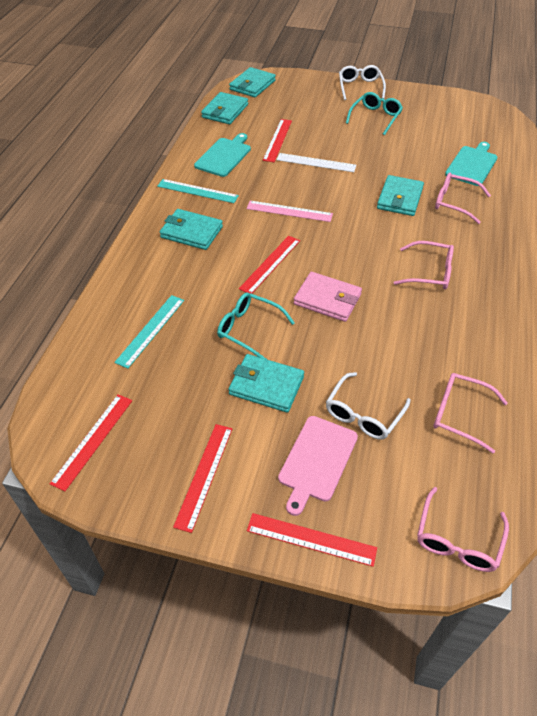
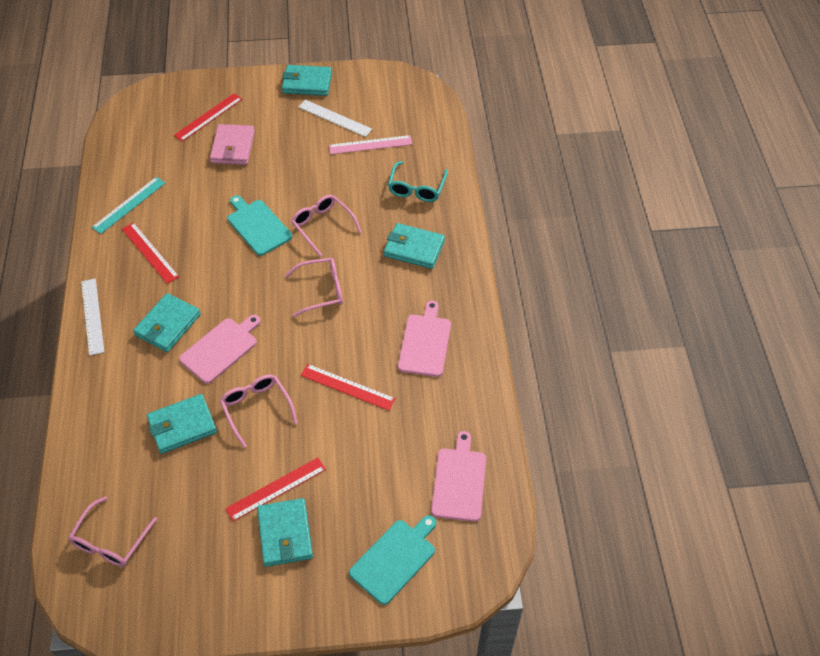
pink cutting board: 1 -> 3
red ruler: 5 -> 4
turquoise glasses: 2 -> 1
turquoise ruler: 2 -> 1
white glasses: 2 -> 0
white ruler: 1 -> 2

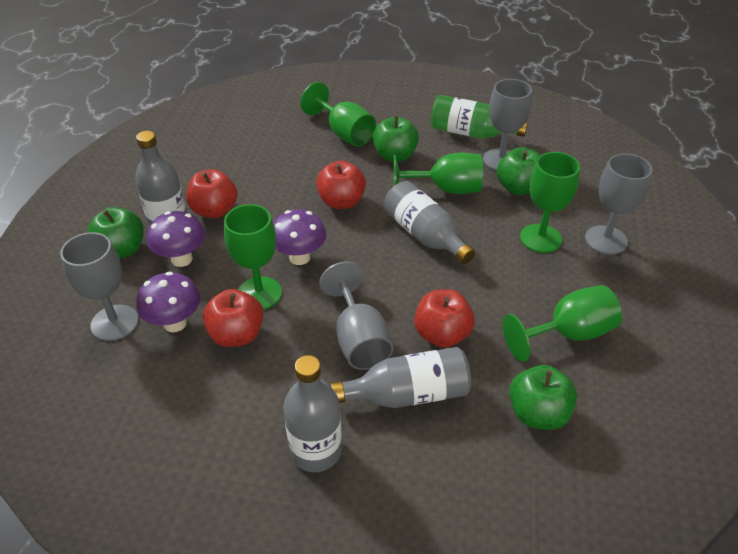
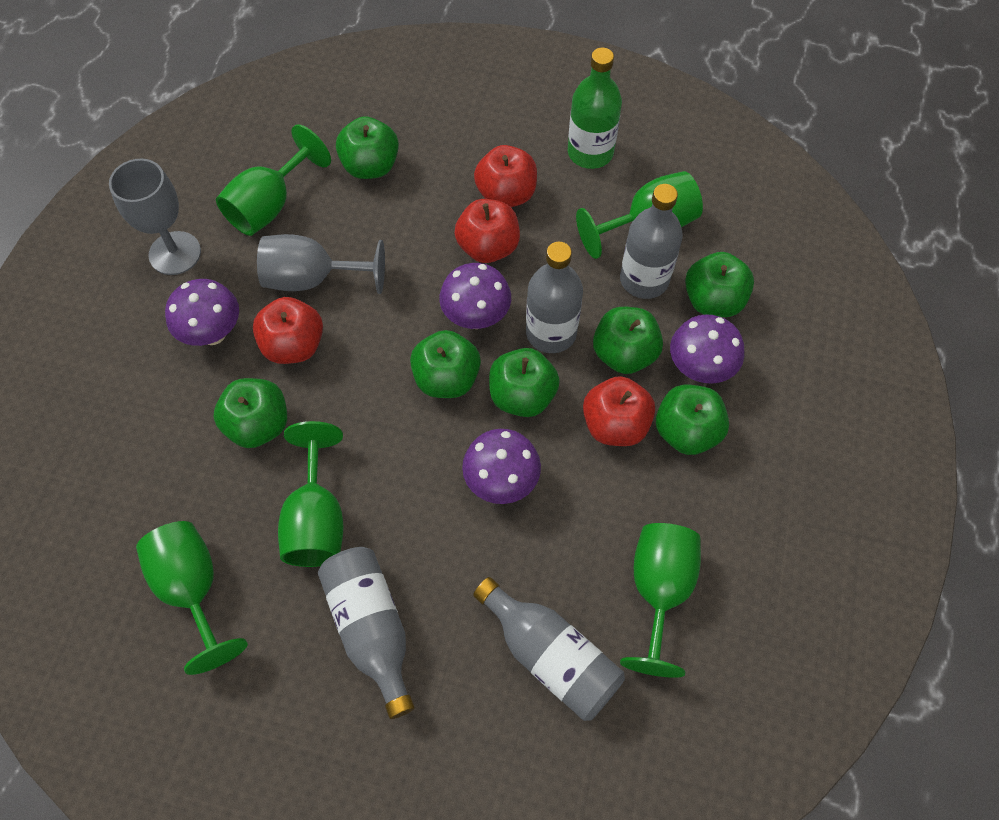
green apple: 4 -> 7
grey goblet: 4 -> 2
purple mushroom: 3 -> 4

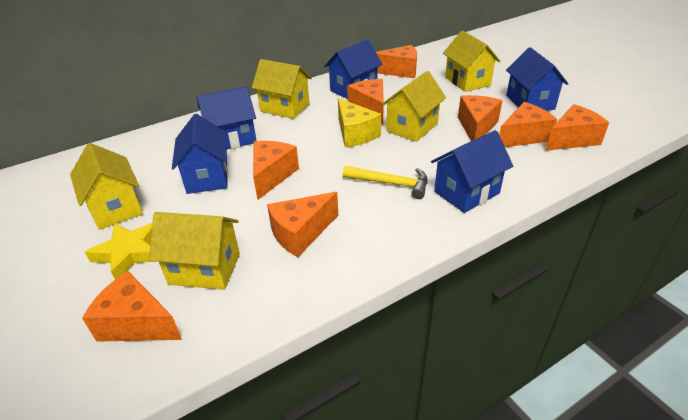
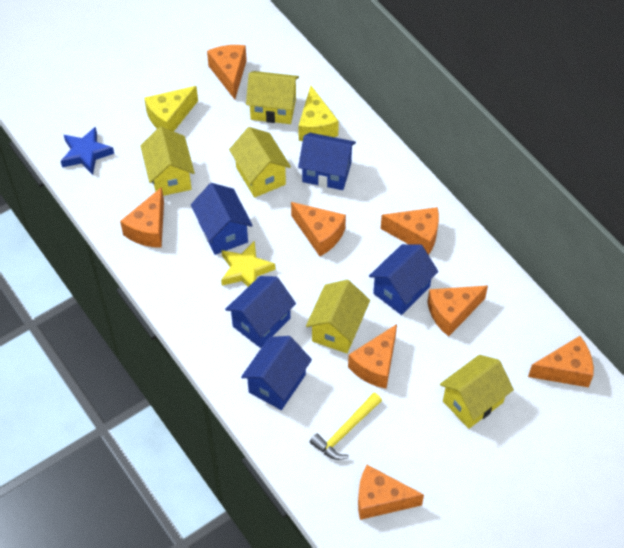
blue star: 0 -> 1
yellow cheese: 1 -> 2

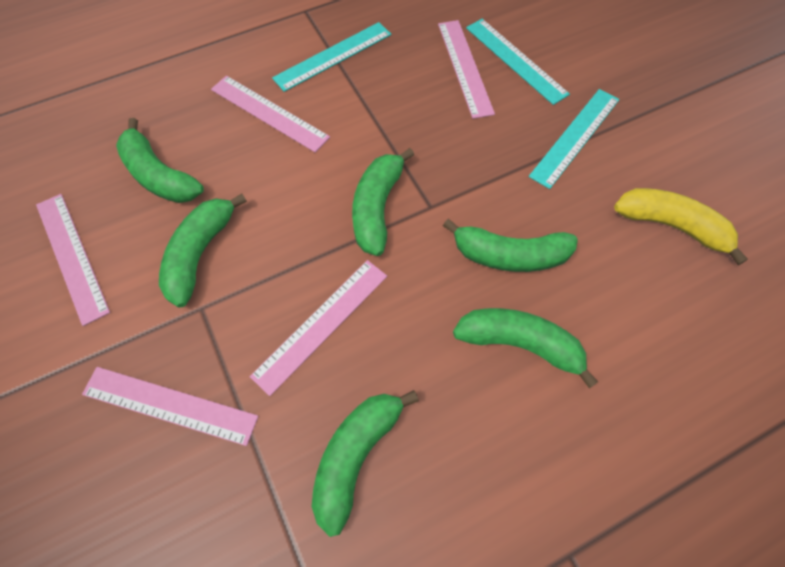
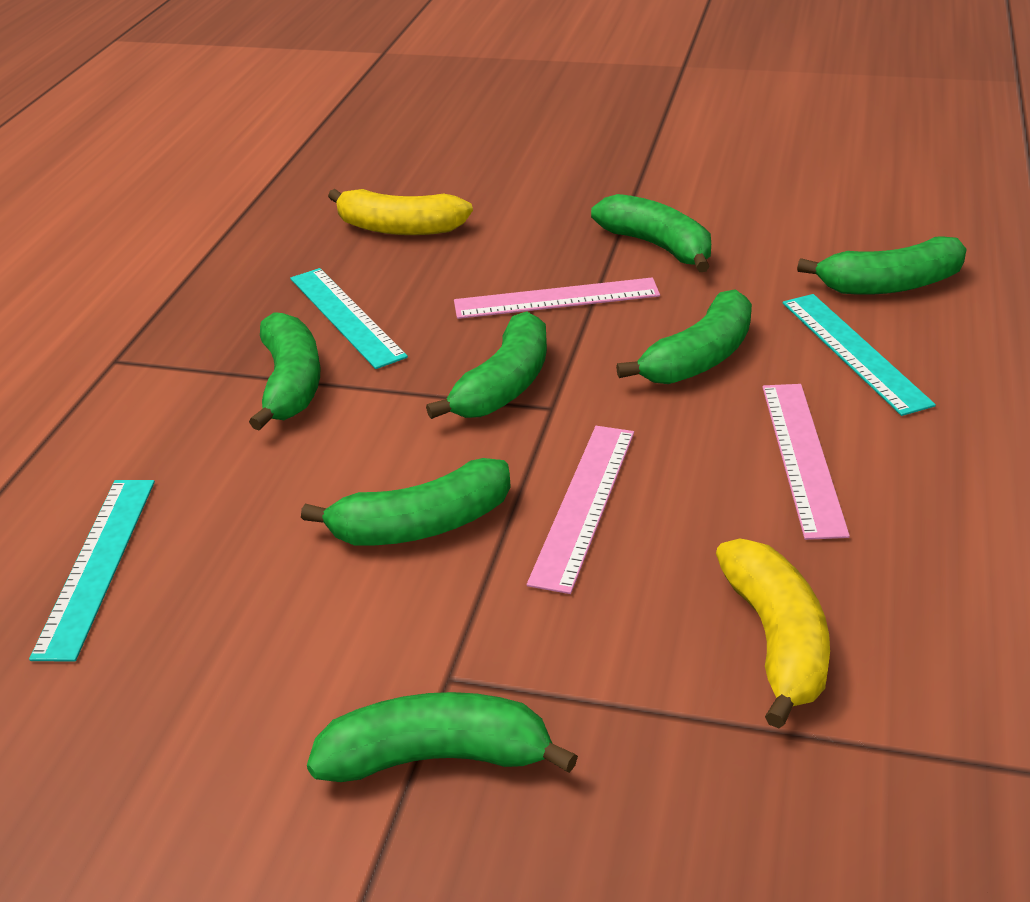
green banana: 6 -> 7
pink ruler: 5 -> 3
yellow banana: 1 -> 2

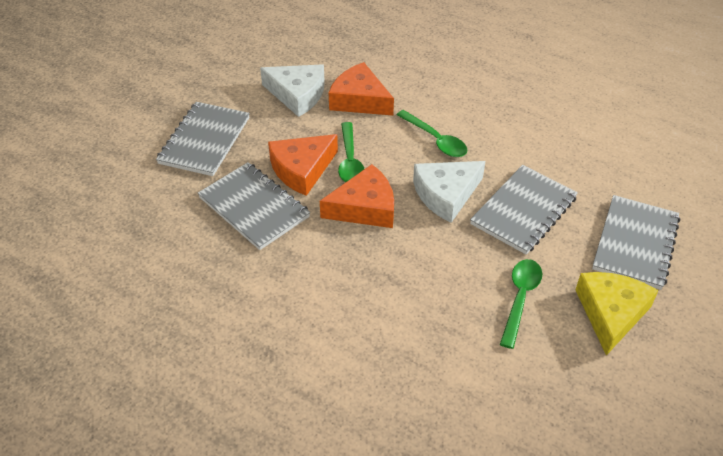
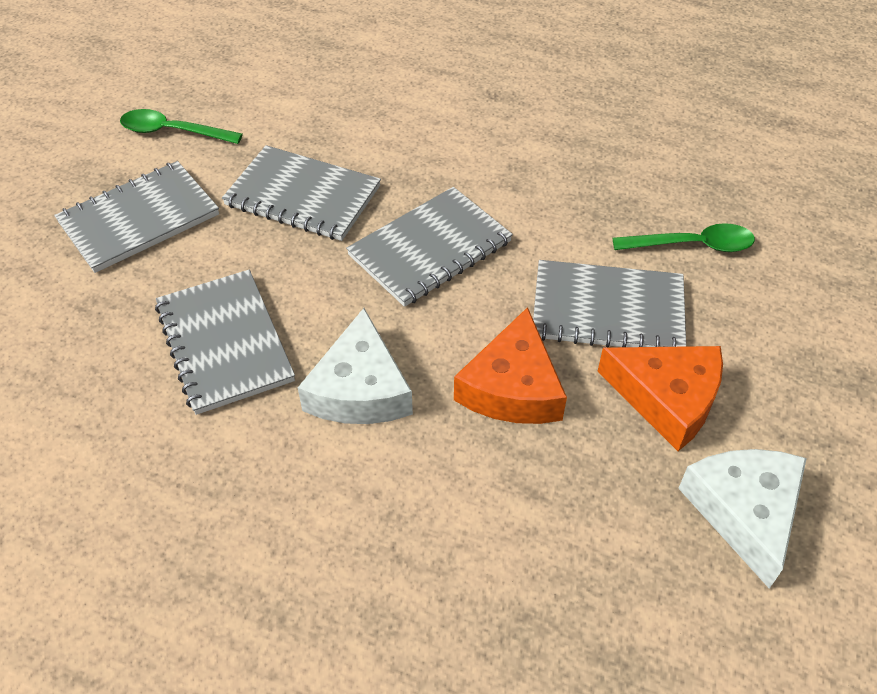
green spoon: 3 -> 2
grey notebook: 4 -> 5
orange cheese: 3 -> 2
yellow cheese: 1 -> 0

##########

Task prompt ->
The lines above starting at the one that holds "red ruler: 5 -> 4" and ending at the one that holds "yellow banana: 1 -> 2" are to be written out exactly, ends included, and no pictures are to be copied.

Answer to this task ->
red ruler: 5 -> 4
turquoise glasses: 2 -> 1
turquoise ruler: 2 -> 1
white glasses: 2 -> 0
white ruler: 1 -> 2

green apple: 4 -> 7
grey goblet: 4 -> 2
purple mushroom: 3 -> 4

blue star: 0 -> 1
yellow cheese: 1 -> 2

green banana: 6 -> 7
pink ruler: 5 -> 3
yellow banana: 1 -> 2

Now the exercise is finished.